» **THE PROBLEM**:
Reproduce the entries word for word, and omit any picture you find in them.

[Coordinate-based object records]
^^^^^^^^^^^^^^^^

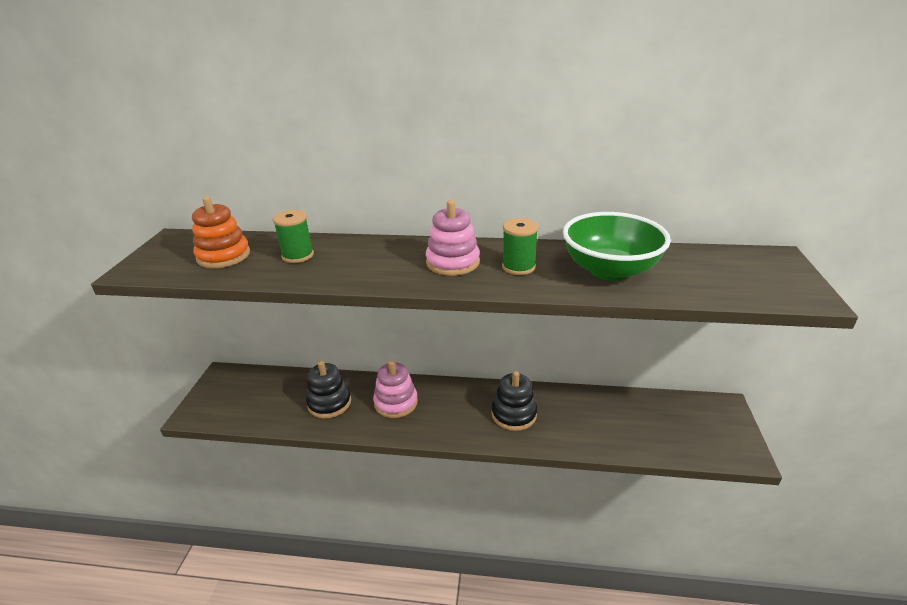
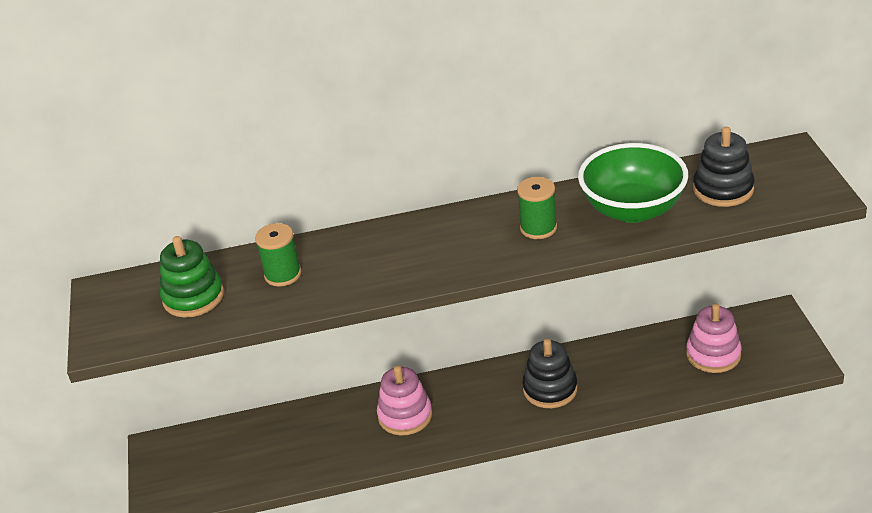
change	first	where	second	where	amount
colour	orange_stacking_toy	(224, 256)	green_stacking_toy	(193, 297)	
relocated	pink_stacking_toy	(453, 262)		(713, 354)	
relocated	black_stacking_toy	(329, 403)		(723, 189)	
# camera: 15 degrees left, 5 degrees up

^^^^^^^^^^^^^^^^

» **SOLVED EXERCISE**:
change	first	where	second	where	amount
colour	orange_stacking_toy	(224, 256)	green_stacking_toy	(193, 297)	
relocated	pink_stacking_toy	(453, 262)		(713, 354)	
relocated	black_stacking_toy	(329, 403)		(723, 189)	
# camera: 15 degrees left, 5 degrees up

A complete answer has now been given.